Records contained in a dataset:
┄┄┄┄┄┄┄┄┄┄

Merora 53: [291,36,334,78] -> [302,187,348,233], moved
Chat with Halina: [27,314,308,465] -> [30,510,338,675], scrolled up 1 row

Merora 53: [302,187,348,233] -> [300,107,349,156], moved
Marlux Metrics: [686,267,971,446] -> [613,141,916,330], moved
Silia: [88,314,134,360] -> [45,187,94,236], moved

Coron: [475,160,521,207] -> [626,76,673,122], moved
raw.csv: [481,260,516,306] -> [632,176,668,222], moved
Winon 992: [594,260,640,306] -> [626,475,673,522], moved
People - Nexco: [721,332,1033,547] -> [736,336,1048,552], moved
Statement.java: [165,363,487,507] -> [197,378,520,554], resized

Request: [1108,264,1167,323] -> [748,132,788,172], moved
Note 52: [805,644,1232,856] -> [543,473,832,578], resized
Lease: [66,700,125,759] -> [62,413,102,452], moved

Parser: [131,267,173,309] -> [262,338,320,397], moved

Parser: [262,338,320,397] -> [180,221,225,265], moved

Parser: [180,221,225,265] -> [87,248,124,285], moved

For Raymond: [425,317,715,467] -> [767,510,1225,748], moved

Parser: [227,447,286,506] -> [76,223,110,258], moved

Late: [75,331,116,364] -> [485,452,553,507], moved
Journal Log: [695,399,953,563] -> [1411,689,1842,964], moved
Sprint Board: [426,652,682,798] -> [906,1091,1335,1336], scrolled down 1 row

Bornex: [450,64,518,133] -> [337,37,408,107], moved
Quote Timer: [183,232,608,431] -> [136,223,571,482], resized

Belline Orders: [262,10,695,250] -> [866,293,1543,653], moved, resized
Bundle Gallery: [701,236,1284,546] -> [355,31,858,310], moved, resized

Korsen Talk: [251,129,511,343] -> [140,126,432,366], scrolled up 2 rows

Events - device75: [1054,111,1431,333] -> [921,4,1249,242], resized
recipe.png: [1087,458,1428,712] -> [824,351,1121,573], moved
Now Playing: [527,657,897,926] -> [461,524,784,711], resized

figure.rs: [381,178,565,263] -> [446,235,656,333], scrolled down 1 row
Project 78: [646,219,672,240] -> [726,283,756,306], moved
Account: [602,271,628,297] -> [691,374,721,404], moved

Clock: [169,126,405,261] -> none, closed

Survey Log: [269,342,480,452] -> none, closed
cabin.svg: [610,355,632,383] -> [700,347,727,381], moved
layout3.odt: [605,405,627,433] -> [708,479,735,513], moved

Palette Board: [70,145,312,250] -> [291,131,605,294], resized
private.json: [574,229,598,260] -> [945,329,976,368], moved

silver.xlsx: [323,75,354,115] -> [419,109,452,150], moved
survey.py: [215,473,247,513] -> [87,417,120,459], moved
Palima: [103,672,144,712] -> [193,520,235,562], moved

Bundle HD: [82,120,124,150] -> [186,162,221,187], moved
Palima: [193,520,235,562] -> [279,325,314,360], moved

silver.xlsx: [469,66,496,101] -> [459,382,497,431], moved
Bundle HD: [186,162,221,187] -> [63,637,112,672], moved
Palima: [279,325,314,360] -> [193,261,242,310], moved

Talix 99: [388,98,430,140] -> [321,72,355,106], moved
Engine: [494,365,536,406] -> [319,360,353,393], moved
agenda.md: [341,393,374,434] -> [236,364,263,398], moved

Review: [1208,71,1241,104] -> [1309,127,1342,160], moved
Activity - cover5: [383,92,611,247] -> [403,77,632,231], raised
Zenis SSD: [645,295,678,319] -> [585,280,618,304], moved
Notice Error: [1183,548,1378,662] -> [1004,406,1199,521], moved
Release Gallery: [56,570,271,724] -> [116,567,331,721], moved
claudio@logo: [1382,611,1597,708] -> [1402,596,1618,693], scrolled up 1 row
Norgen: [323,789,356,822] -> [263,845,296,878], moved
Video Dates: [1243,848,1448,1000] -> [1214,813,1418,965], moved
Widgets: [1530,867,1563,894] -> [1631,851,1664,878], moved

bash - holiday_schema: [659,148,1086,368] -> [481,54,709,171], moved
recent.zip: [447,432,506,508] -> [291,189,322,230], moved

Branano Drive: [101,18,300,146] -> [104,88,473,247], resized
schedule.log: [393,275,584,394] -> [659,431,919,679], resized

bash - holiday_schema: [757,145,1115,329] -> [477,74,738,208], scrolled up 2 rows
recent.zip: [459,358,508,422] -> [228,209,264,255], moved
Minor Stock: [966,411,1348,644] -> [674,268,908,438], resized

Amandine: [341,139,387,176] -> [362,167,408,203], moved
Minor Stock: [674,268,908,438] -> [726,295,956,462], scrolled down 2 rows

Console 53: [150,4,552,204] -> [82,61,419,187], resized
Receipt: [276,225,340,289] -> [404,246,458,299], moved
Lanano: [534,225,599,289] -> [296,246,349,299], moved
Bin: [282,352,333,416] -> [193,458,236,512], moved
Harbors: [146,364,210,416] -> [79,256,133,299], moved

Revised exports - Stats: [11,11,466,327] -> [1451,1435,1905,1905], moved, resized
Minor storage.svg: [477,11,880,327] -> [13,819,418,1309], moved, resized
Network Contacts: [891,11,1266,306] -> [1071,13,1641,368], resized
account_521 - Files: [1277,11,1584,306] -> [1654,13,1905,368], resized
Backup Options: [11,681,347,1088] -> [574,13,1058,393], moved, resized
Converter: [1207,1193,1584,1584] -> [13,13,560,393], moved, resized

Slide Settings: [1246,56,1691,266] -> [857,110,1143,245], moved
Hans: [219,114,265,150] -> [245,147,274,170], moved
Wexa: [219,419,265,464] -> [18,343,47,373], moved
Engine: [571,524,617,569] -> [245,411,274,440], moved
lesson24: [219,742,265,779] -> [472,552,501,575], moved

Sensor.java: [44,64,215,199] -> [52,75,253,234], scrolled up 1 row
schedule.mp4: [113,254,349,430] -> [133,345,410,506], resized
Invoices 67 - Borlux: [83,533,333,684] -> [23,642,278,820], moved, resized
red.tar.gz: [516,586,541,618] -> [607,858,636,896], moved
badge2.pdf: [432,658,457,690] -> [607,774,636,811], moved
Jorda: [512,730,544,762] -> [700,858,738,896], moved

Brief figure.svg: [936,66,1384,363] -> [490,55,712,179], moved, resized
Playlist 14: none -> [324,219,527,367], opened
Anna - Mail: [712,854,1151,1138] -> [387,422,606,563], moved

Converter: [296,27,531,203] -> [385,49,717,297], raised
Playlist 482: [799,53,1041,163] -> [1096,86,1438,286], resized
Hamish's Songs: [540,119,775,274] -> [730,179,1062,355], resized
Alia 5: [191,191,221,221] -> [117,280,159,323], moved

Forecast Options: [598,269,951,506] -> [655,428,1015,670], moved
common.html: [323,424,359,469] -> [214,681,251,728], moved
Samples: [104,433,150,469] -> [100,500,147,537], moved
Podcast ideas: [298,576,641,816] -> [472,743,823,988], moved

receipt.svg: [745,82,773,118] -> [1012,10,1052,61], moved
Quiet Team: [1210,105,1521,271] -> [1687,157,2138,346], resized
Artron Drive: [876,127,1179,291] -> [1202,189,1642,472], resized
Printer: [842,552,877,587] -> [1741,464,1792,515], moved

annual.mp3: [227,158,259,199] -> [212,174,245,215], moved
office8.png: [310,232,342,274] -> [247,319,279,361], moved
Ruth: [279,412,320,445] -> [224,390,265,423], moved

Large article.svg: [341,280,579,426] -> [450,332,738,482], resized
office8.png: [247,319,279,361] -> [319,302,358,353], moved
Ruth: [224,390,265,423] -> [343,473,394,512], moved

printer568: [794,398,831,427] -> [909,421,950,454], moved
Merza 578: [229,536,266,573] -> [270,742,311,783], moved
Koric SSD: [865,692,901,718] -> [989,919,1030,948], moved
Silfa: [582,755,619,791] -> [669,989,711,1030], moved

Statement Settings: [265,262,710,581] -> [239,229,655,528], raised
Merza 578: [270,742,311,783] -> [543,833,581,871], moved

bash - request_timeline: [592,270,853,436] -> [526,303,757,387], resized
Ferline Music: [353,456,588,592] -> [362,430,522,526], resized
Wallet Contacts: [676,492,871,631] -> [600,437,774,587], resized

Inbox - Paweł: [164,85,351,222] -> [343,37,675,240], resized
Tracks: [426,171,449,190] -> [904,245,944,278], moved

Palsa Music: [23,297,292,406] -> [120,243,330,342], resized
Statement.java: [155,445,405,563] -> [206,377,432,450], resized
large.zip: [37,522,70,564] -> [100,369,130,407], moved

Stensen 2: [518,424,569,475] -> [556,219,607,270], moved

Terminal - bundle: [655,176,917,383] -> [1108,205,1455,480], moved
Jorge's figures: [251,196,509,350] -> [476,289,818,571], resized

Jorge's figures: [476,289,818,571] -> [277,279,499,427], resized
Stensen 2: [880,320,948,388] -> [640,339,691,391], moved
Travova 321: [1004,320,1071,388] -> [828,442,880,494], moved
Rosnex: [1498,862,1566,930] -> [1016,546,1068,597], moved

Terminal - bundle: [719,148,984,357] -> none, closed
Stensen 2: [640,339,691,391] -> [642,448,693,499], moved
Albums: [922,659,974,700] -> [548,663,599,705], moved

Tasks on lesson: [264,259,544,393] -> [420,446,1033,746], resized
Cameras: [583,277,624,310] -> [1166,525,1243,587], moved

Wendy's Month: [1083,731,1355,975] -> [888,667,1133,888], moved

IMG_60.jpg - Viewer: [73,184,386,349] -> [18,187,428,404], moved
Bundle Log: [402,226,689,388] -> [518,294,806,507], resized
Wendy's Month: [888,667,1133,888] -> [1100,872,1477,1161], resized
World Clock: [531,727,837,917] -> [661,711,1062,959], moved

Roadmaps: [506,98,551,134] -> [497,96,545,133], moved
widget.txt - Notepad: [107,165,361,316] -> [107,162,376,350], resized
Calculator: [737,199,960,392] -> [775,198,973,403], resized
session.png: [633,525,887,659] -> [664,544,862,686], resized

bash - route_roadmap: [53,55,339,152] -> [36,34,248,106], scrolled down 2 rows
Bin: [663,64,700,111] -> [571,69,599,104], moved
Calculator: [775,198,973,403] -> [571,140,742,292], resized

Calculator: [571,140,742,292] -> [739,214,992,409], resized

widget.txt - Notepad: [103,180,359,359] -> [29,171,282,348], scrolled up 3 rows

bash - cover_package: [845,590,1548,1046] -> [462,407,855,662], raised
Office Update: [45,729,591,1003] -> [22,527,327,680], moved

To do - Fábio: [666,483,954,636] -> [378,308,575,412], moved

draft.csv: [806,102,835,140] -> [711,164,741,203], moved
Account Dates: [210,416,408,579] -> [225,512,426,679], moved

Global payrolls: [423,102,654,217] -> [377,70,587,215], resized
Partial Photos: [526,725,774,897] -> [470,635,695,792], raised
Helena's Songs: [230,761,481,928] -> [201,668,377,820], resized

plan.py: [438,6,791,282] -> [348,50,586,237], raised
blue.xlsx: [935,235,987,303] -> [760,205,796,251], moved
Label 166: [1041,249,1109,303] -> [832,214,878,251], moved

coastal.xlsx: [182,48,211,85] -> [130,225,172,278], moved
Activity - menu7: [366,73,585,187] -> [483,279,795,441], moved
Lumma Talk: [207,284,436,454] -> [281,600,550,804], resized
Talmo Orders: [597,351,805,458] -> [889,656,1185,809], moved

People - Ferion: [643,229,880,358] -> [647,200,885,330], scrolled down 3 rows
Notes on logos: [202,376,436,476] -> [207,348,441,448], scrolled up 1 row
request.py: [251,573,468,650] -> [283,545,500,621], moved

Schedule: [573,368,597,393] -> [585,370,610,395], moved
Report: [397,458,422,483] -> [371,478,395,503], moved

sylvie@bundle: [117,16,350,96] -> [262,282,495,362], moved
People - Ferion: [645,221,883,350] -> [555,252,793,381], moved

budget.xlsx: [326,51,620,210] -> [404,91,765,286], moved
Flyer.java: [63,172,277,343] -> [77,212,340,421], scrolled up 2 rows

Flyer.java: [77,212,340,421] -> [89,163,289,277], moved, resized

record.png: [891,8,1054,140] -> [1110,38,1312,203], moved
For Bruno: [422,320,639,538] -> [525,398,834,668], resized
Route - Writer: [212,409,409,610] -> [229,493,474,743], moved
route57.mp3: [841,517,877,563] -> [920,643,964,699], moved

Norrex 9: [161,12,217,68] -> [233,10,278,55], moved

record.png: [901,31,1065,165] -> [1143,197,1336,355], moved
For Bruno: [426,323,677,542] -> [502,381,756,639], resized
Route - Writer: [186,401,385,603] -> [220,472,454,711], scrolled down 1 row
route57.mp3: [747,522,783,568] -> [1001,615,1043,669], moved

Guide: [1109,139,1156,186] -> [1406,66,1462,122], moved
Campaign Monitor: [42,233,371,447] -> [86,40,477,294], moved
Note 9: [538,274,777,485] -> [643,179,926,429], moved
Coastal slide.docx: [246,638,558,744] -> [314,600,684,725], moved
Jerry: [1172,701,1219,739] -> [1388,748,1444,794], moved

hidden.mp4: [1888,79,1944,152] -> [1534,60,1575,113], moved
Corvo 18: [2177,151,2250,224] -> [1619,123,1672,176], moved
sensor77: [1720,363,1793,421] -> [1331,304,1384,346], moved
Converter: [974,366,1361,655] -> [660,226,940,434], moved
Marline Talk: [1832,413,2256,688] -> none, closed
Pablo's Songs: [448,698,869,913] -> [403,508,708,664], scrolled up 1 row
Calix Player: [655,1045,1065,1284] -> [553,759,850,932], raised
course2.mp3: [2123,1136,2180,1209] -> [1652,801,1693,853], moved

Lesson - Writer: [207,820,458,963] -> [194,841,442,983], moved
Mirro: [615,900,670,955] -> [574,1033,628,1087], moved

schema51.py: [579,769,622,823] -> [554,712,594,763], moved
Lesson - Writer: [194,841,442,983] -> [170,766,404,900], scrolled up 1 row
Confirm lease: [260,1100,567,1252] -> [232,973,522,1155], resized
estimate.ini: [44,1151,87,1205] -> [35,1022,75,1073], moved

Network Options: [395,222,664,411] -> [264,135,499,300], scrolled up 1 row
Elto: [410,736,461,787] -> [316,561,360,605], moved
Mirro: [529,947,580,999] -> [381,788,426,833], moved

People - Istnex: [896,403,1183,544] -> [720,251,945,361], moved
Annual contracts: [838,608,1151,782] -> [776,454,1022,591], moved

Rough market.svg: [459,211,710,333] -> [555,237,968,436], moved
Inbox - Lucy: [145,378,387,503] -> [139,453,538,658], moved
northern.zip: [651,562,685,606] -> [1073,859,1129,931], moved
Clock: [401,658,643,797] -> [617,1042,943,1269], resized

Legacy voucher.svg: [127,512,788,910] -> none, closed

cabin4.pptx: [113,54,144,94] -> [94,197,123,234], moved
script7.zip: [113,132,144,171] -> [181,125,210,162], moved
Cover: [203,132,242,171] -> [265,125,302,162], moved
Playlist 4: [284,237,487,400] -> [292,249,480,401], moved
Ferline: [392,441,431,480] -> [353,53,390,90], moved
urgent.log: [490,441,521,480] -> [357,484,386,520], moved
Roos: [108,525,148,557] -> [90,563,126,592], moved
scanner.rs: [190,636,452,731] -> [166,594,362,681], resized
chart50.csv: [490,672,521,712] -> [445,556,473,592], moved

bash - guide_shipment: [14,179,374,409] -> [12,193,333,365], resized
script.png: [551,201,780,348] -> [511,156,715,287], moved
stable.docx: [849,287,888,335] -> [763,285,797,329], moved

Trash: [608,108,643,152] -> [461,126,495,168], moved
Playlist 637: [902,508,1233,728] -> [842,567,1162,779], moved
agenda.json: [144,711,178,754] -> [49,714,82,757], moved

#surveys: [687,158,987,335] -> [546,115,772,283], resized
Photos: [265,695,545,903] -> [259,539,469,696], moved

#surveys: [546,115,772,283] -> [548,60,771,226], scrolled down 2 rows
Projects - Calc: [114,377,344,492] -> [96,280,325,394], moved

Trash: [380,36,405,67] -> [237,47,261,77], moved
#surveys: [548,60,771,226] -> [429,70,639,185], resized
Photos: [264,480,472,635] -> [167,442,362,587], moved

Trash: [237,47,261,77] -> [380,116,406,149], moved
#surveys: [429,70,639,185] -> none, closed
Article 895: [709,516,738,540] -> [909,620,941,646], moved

┄┄┄┄┄┄┄┄┄┄

[Task to carry out]: Starting at the line that has "Minor Stock: [966,411,1348,644]" in the records above, restate word for word every line until the one that has "Receipt: [276,225,340,289] ->", and include that one as well.

[Final answer]:
Minor Stock: [966,411,1348,644] -> [674,268,908,438], resized

Amandine: [341,139,387,176] -> [362,167,408,203], moved
Minor Stock: [674,268,908,438] -> [726,295,956,462], scrolled down 2 rows

Console 53: [150,4,552,204] -> [82,61,419,187], resized
Receipt: [276,225,340,289] -> [404,246,458,299], moved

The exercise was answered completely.